Assigned task
Compute how many lines in the data below hold the word "yellow", then report that number with nothing else.
───── Supplied information ─────
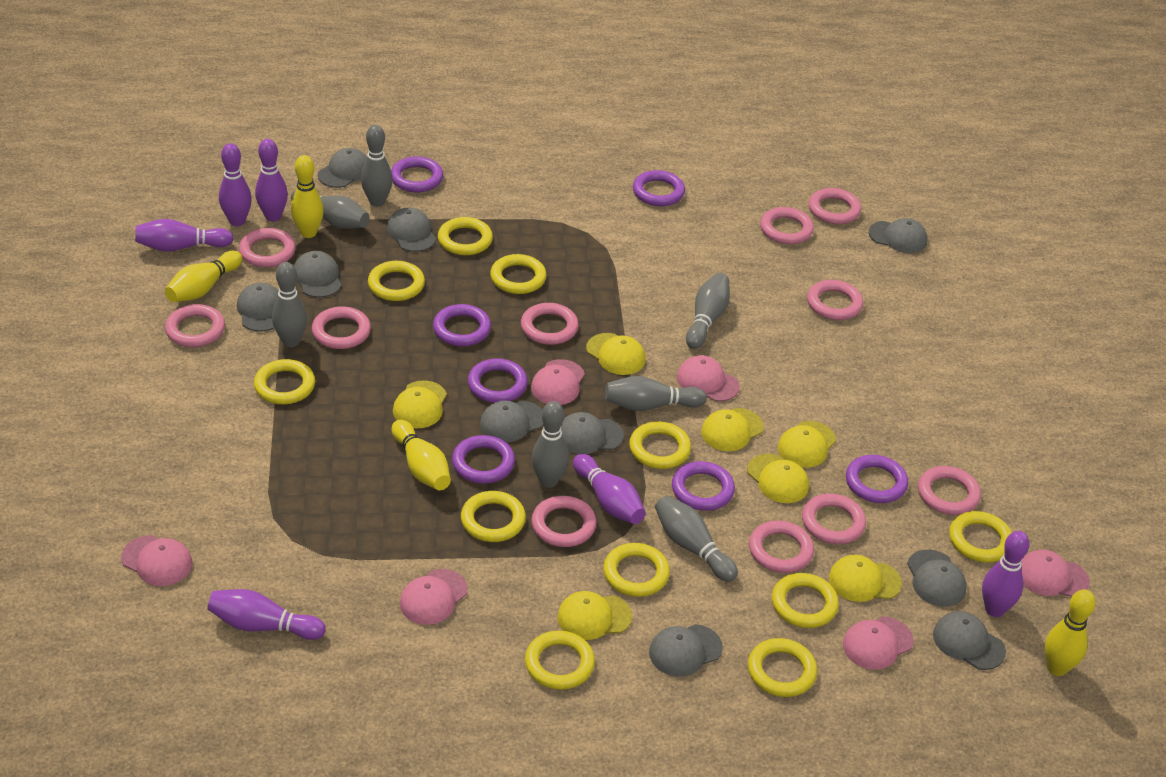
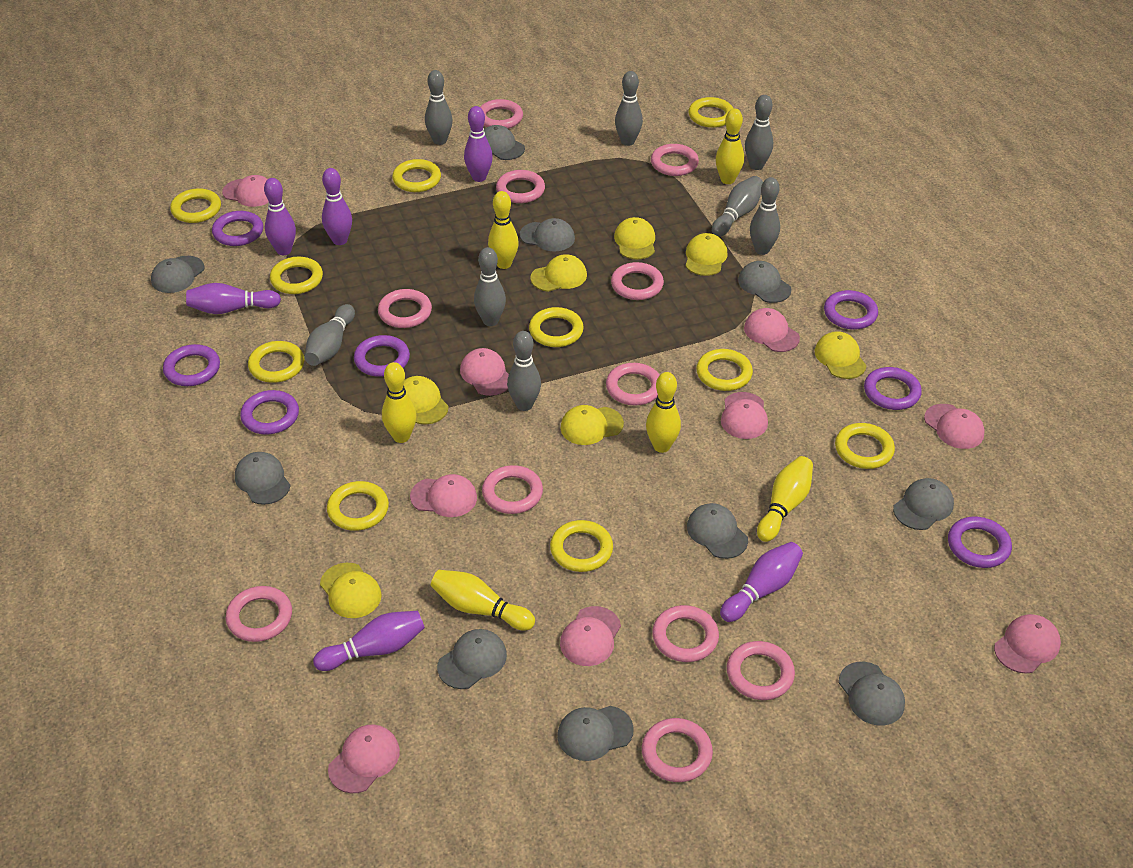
grey bowling pin: 7 -> 8
pink cap: 6 -> 9
yellow bowling pin: 4 -> 6
yellow ring: 11 -> 10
─────
Solution to the problem
2